• **WHAT THIS TASK INVOLVES**: Within the material below, find each line bearing the word "coordinates" and present it.

• **SUPPLIED INFORMATION**:
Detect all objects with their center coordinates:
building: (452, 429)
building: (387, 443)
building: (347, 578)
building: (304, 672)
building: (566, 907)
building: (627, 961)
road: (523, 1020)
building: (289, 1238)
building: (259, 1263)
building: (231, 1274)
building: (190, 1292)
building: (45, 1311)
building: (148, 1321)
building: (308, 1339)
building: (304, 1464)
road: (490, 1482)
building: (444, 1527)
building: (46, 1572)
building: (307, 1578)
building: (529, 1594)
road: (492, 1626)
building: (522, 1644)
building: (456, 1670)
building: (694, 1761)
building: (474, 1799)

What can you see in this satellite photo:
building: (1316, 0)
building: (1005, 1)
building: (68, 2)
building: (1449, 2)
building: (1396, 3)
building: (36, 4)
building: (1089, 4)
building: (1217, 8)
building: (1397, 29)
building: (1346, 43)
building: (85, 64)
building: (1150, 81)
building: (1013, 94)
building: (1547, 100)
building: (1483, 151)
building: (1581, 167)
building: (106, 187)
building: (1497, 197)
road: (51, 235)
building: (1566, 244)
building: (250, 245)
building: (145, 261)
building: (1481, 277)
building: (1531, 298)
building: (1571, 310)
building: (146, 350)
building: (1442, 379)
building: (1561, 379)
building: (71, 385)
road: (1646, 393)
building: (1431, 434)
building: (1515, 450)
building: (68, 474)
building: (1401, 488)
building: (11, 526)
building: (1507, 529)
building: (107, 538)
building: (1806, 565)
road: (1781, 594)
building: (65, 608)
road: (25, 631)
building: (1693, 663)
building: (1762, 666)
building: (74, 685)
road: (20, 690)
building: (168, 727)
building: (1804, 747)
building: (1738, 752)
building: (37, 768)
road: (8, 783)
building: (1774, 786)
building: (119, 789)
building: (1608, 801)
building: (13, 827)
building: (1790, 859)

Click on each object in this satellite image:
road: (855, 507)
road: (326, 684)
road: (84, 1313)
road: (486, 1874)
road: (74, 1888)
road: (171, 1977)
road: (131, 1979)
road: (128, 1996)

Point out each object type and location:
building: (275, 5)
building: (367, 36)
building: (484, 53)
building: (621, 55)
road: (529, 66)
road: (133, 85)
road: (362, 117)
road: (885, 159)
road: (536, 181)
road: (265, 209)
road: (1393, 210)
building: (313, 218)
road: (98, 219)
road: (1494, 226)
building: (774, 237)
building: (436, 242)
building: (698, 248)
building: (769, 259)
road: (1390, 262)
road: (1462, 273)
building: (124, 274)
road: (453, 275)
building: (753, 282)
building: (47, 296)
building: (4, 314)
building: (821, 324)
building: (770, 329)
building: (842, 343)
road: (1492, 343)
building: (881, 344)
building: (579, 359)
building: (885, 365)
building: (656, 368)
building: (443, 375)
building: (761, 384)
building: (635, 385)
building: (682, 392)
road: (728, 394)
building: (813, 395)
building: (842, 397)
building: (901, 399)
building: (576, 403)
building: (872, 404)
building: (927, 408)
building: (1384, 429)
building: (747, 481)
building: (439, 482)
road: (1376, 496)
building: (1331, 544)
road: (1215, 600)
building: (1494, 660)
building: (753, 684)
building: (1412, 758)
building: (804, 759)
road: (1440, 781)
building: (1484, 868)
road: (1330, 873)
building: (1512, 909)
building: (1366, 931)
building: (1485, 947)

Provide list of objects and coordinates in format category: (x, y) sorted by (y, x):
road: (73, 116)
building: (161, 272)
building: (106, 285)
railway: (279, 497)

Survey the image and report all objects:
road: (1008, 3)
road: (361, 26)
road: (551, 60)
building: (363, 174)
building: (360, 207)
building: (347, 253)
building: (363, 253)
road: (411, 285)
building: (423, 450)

• **RESPONSE AREA**:
Detect all objects with their center coordinates:
Provide list of objects and coordinates in format category: (x, y) sorted by (y, x):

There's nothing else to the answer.